- Brief
Filter these entries, keeping only lines that hold the word "yellow".

==============================

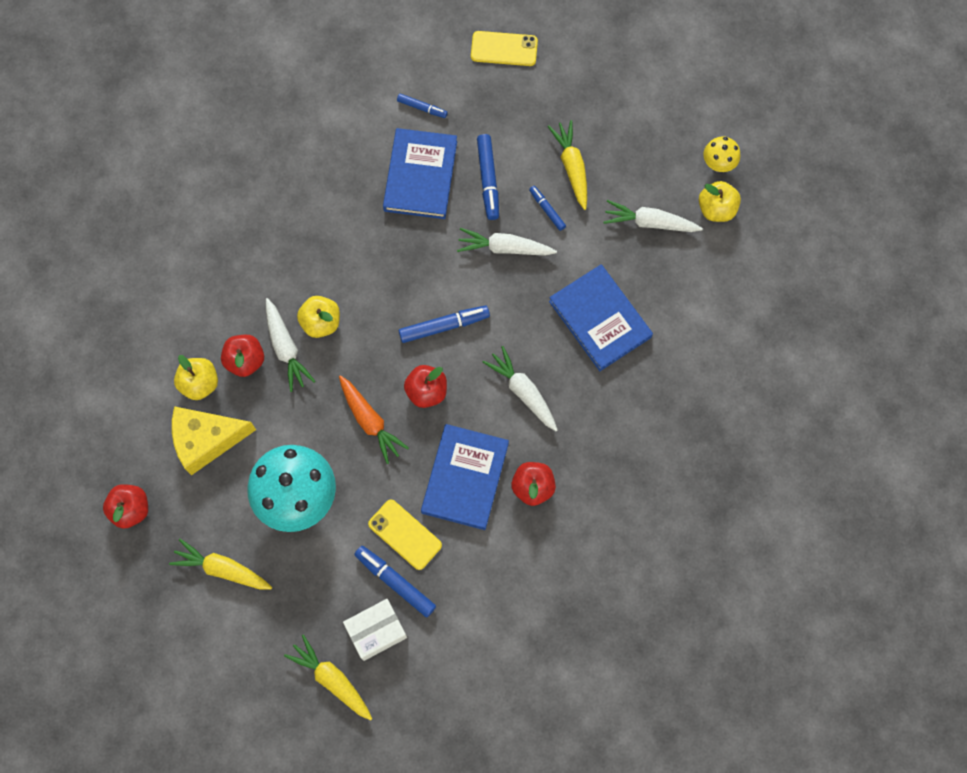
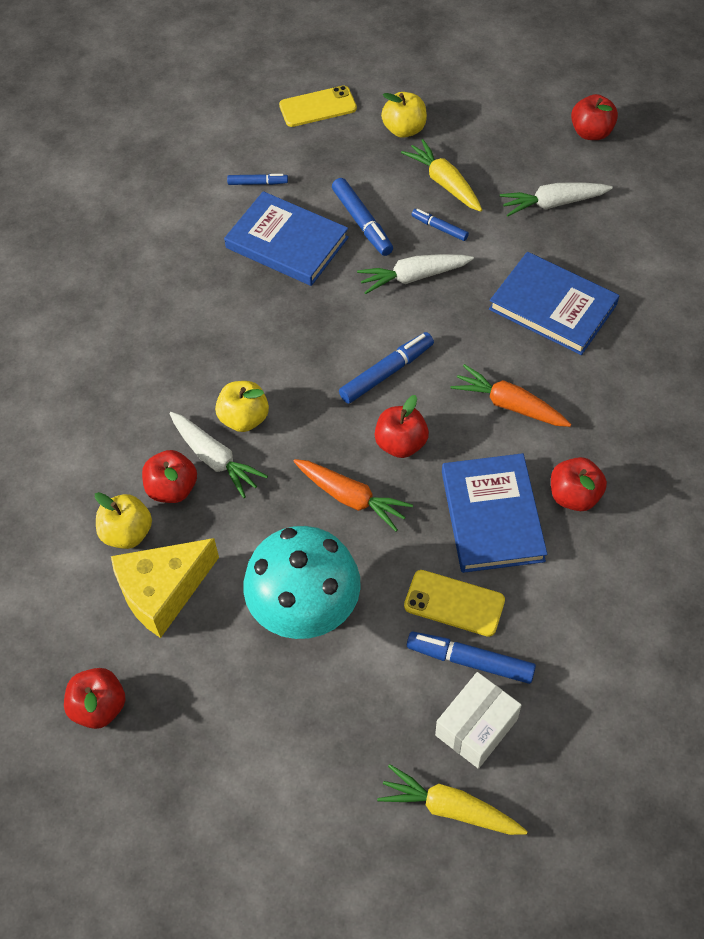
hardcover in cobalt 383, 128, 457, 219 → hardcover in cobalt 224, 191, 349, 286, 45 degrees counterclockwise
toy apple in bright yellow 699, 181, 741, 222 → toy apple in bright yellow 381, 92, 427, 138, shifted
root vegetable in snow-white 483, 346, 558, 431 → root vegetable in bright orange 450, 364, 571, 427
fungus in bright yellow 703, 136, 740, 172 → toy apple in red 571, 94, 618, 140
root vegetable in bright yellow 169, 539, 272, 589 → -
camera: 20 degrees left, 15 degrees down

==============================

- Result for this task
toy apple in bright yellow 699, 181, 741, 222 → toy apple in bright yellow 381, 92, 427, 138, shifted
fungus in bright yellow 703, 136, 740, 172 → toy apple in red 571, 94, 618, 140
root vegetable in bright yellow 169, 539, 272, 589 → -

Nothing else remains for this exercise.